* start Records for the exercise *
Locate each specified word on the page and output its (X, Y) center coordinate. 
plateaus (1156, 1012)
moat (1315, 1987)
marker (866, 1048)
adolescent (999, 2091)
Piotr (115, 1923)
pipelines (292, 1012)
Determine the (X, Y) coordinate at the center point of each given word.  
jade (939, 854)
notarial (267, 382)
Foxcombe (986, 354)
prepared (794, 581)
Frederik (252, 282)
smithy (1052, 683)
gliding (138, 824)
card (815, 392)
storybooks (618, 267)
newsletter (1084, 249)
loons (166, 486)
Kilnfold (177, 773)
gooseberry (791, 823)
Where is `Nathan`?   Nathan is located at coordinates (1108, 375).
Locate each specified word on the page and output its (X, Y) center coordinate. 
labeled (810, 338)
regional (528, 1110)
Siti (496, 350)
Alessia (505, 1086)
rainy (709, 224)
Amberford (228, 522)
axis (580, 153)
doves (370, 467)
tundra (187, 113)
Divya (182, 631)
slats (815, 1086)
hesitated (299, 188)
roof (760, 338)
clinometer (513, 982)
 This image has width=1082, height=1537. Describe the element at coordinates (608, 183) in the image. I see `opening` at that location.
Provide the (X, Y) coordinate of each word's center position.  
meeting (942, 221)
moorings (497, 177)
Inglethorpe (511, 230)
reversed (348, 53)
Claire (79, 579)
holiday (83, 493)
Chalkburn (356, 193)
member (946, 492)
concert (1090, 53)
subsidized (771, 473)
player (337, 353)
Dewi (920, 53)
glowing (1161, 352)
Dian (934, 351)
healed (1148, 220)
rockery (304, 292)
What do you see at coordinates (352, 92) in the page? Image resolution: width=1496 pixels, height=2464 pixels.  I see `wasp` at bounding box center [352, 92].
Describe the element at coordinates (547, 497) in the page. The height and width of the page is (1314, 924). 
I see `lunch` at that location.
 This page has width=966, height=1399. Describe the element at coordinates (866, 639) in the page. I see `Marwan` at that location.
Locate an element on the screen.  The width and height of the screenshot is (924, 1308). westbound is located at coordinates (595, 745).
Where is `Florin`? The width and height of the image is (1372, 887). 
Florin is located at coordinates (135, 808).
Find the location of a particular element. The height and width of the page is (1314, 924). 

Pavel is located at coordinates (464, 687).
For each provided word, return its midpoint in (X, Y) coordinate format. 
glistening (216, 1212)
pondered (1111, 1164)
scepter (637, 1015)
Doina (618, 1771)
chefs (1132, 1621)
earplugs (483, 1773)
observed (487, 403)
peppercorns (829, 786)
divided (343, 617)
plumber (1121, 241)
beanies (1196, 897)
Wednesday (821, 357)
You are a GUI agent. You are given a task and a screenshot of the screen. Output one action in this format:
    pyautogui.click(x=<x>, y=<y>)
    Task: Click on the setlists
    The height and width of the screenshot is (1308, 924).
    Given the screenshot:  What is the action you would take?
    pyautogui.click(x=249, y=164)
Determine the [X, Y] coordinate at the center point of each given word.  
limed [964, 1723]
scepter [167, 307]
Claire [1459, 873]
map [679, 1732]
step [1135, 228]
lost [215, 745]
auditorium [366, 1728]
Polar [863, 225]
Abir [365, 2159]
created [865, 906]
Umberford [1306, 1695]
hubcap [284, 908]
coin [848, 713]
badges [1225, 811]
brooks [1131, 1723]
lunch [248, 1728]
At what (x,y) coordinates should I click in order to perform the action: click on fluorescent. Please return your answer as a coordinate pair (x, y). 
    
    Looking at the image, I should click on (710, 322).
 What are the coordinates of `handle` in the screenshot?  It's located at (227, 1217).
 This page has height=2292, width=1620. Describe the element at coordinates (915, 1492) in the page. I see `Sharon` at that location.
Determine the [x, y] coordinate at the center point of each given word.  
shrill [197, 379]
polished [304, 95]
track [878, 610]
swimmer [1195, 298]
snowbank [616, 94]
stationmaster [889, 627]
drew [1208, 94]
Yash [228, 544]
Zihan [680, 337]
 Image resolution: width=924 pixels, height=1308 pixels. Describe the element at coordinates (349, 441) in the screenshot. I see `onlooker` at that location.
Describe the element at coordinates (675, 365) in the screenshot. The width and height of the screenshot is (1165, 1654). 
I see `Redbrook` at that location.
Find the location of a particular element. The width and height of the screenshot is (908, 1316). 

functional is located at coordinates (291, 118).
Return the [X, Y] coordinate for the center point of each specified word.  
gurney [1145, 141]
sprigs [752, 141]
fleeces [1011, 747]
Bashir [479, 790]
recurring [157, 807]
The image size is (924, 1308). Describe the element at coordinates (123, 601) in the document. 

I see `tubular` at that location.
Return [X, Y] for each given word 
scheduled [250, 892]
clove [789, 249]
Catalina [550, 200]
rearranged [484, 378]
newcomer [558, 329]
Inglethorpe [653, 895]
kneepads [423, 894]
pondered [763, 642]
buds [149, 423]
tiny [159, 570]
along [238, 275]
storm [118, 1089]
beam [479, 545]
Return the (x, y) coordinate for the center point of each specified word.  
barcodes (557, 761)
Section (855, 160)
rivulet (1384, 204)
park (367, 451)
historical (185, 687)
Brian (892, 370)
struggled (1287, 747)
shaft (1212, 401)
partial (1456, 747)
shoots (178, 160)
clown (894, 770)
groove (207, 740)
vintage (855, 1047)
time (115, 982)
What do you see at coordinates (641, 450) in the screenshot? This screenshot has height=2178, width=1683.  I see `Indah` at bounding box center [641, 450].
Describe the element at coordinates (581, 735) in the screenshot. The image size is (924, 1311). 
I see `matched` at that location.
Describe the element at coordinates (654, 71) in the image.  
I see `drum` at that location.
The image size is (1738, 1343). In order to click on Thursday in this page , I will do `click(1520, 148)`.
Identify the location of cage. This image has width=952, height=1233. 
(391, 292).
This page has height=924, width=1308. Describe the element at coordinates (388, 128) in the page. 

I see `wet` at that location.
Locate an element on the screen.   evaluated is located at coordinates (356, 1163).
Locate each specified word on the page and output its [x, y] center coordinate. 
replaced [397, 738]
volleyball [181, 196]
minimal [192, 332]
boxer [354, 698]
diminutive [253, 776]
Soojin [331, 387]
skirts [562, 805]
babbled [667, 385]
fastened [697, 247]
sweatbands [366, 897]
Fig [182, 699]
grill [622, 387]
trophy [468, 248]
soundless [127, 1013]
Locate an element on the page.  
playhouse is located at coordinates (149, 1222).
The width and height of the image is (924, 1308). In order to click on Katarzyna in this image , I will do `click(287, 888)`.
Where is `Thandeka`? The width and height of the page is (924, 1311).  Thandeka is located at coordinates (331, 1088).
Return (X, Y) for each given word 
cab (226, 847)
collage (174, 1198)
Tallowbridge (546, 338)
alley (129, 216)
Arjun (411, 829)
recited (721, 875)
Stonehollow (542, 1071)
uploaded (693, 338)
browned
* end Records for the exercise *
Rewrite all of the lines above, changing "specified word" to "listed word" everywhere it occurs and keeping everything else identical.

Locate each listed word on the page and output its (X, Y) center coordinate. 
plateaus (1156, 1012)
moat (1315, 1987)
marker (866, 1048)
adolescent (999, 2091)
Piotr (115, 1923)
pipelines (292, 1012)
Determine the (X, Y) coordinate at the center point of each given word.  
jade (939, 854)
notarial (267, 382)
Foxcombe (986, 354)
prepared (794, 581)
Frederik (252, 282)
smithy (1052, 683)
gliding (138, 824)
card (815, 392)
storybooks (618, 267)
newsletter (1084, 249)
loons (166, 486)
Kilnfold (177, 773)
gooseberry (791, 823)
Where is `Nathan`?   Nathan is located at coordinates (1108, 375).
Locate each listed word on the page and output its (X, Y) center coordinate. 
labeled (810, 338)
regional (528, 1110)
Siti (496, 350)
Alessia (505, 1086)
rainy (709, 224)
Amberford (228, 522)
axis (580, 153)
doves (370, 467)
tundra (187, 113)
Divya (182, 631)
slats (815, 1086)
hesitated (299, 188)
roof (760, 338)
clinometer (513, 982)
 This image has width=1082, height=1537. Describe the element at coordinates (608, 183) in the image. I see `opening` at that location.
Provide the (X, Y) coordinate of each word's center position.  
meeting (942, 221)
moorings (497, 177)
Inglethorpe (511, 230)
reversed (348, 53)
Claire (79, 579)
holiday (83, 493)
Chalkburn (356, 193)
member (946, 492)
concert (1090, 53)
subsidized (771, 473)
player (337, 353)
Dewi (920, 53)
glowing (1161, 352)
Dian (934, 351)
healed (1148, 220)
rockery (304, 292)
What do you see at coordinates (352, 92) in the page? Image resolution: width=1496 pixels, height=2464 pixels.  I see `wasp` at bounding box center [352, 92].
Describe the element at coordinates (547, 497) in the page. The height and width of the page is (1314, 924). 
I see `lunch` at that location.
 This page has width=966, height=1399. Describe the element at coordinates (866, 639) in the page. I see `Marwan` at that location.
Locate an element on the screen.  The width and height of the screenshot is (924, 1308). westbound is located at coordinates (595, 745).
Where is `Florin`? The width and height of the image is (1372, 887). 
Florin is located at coordinates (135, 808).
Find the location of a particular element. The height and width of the page is (1314, 924). 

Pavel is located at coordinates (464, 687).
For each provided word, return its midpoint in (X, Y) coordinate format. 
glistening (216, 1212)
pondered (1111, 1164)
scepter (637, 1015)
Doina (618, 1771)
chefs (1132, 1621)
earplugs (483, 1773)
observed (487, 403)
peppercorns (829, 786)
divided (343, 617)
plumber (1121, 241)
beanies (1196, 897)
Wednesday (821, 357)
You are a GUI agent. You are given a task and a screenshot of the screen. Output one action in this format:
    pyautogui.click(x=<x>, y=<y>)
    Task: Click on the setlists
    The height and width of the screenshot is (1308, 924).
    Given the screenshot:  What is the action you would take?
    pyautogui.click(x=249, y=164)
Determine the [X, Y] coordinate at the center point of each given word.  
limed [964, 1723]
scepter [167, 307]
Claire [1459, 873]
map [679, 1732]
step [1135, 228]
lost [215, 745]
auditorium [366, 1728]
Polar [863, 225]
Abir [365, 2159]
created [865, 906]
Umberford [1306, 1695]
hubcap [284, 908]
coin [848, 713]
badges [1225, 811]
brooks [1131, 1723]
lunch [248, 1728]
At what (x,y) coordinates should I click in order to perform the action: click on fluorescent. Please return your answer as a coordinate pair (x, y). 
    
    Looking at the image, I should click on (710, 322).
 What are the coordinates of `handle` in the screenshot?  It's located at (227, 1217).
 This page has height=2292, width=1620. Describe the element at coordinates (915, 1492) in the page. I see `Sharon` at that location.
Determine the [x, y] coordinate at the center point of each given word.  
shrill [197, 379]
polished [304, 95]
track [878, 610]
swimmer [1195, 298]
snowbank [616, 94]
stationmaster [889, 627]
drew [1208, 94]
Yash [228, 544]
Zihan [680, 337]
 Image resolution: width=924 pixels, height=1308 pixels. Describe the element at coordinates (349, 441) in the screenshot. I see `onlooker` at that location.
Describe the element at coordinates (675, 365) in the screenshot. The width and height of the screenshot is (1165, 1654). 
I see `Redbrook` at that location.
Find the location of a particular element. The width and height of the screenshot is (908, 1316). 

functional is located at coordinates (291, 118).
Return the [X, Y] coordinate for the center point of each listed word.  
gurney [1145, 141]
sprigs [752, 141]
fleeces [1011, 747]
Bashir [479, 790]
recurring [157, 807]
The image size is (924, 1308). Describe the element at coordinates (123, 601) in the document. 

I see `tubular` at that location.
Return [X, Y] for each given word 
scheduled [250, 892]
clove [789, 249]
Catalina [550, 200]
rearranged [484, 378]
newcomer [558, 329]
Inglethorpe [653, 895]
kneepads [423, 894]
pondered [763, 642]
buds [149, 423]
tiny [159, 570]
along [238, 275]
storm [118, 1089]
beam [479, 545]
Return the (x, y) coordinate for the center point of each listed word.  
barcodes (557, 761)
Section (855, 160)
rivulet (1384, 204)
park (367, 451)
historical (185, 687)
Brian (892, 370)
struggled (1287, 747)
shaft (1212, 401)
partial (1456, 747)
shoots (178, 160)
clown (894, 770)
groove (207, 740)
vintage (855, 1047)
time (115, 982)
What do you see at coordinates (641, 450) in the screenshot? This screenshot has height=2178, width=1683.  I see `Indah` at bounding box center [641, 450].
Describe the element at coordinates (581, 735) in the screenshot. The image size is (924, 1311). 
I see `matched` at that location.
Describe the element at coordinates (654, 71) in the image.  
I see `drum` at that location.
The image size is (1738, 1343). In order to click on Thursday in this page , I will do `click(1520, 148)`.
Identify the location of cage. This image has width=952, height=1233. 
(391, 292).
This page has height=924, width=1308. Describe the element at coordinates (388, 128) in the page. 

I see `wet` at that location.
Locate an element on the screen.   evaluated is located at coordinates (356, 1163).
Locate each listed word on the page and output its [x, y] center coordinate. 
replaced [397, 738]
volleyball [181, 196]
minimal [192, 332]
boxer [354, 698]
diminutive [253, 776]
Soojin [331, 387]
skirts [562, 805]
babbled [667, 385]
fastened [697, 247]
sweatbands [366, 897]
Fig [182, 699]
grill [622, 387]
trophy [468, 248]
soundless [127, 1013]
Locate an element on the page.  
playhouse is located at coordinates (149, 1222).
The width and height of the image is (924, 1308). In order to click on Katarzyna in this image , I will do `click(287, 888)`.
Where is `Thandeka`? The width and height of the page is (924, 1311).  Thandeka is located at coordinates (331, 1088).
Return (X, Y) for each given word 
cab (226, 847)
collage (174, 1198)
Tallowbridge (546, 338)
alley (129, 216)
Arjun (411, 829)
recited (721, 875)
Stonehollow (542, 1071)
uploaded (693, 338)
browned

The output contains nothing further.